### Source material
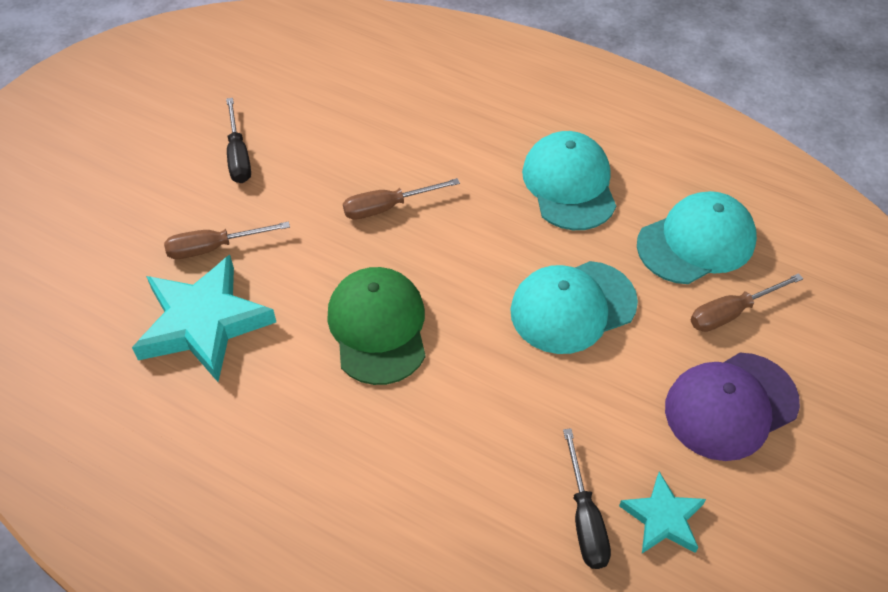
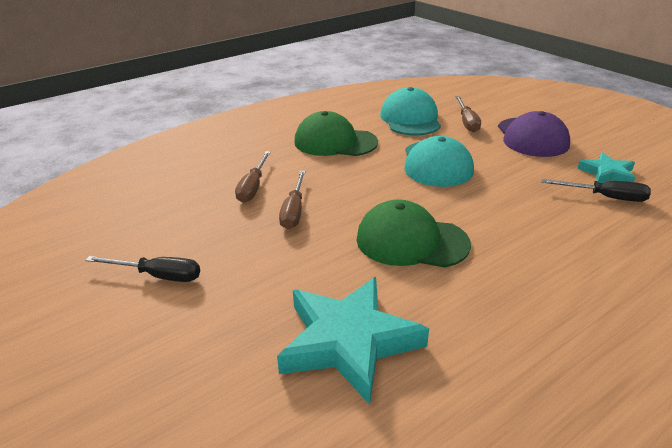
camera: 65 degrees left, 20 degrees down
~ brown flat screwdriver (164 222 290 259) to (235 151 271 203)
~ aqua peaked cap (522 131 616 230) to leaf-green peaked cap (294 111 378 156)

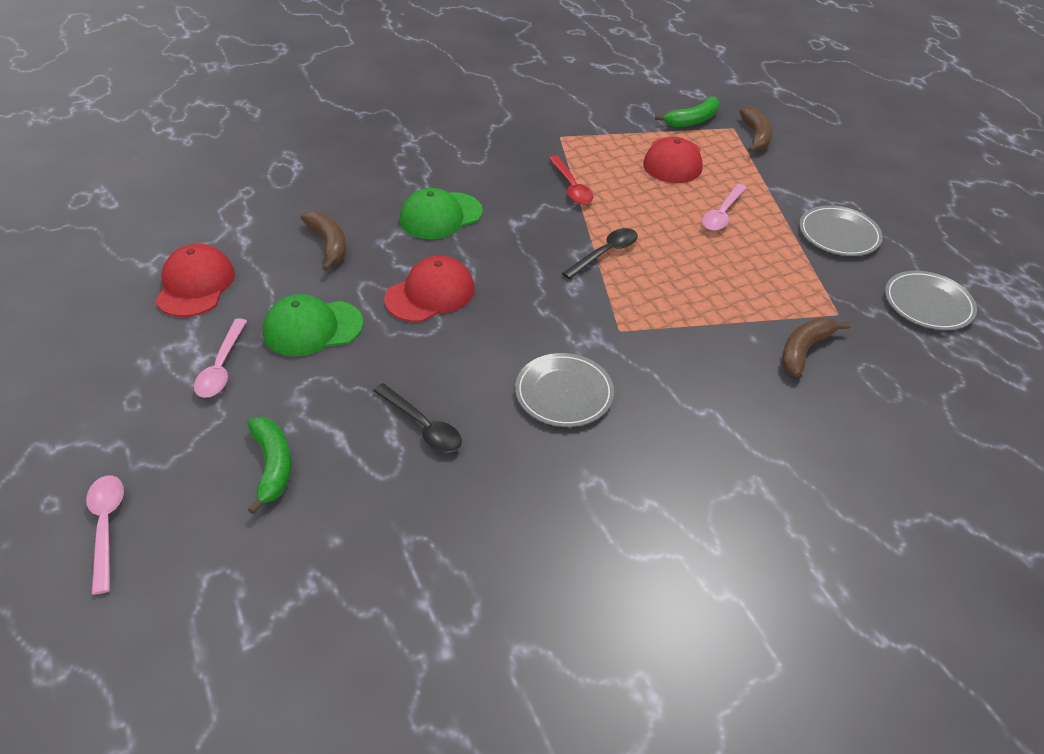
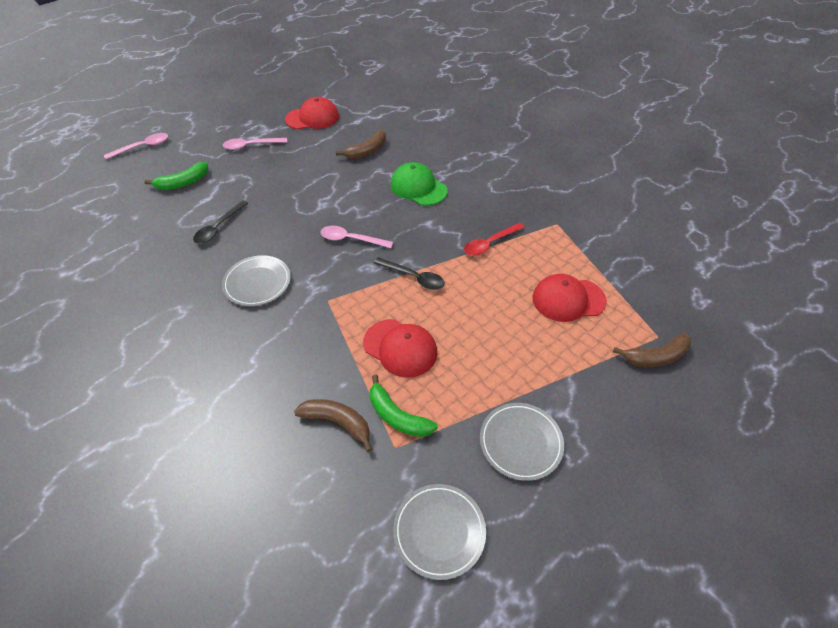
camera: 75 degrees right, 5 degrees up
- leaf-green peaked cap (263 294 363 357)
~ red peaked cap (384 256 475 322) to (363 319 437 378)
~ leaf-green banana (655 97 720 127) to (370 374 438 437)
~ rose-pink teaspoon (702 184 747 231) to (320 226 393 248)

### About this exercise
Would you retype exactly the lines running from the line that contains "111 378 156)" through the end of the listing above, both included? Skip every picture.

### Response to the task
~ aqua peaked cap (522 131 616 230) to leaf-green peaked cap (294 111 378 156)

camera: 75 degrees right, 5 degrees up
- leaf-green peaked cap (263 294 363 357)
~ red peaked cap (384 256 475 322) to (363 319 437 378)
~ leaf-green banana (655 97 720 127) to (370 374 438 437)
~ rose-pink teaspoon (702 184 747 231) to (320 226 393 248)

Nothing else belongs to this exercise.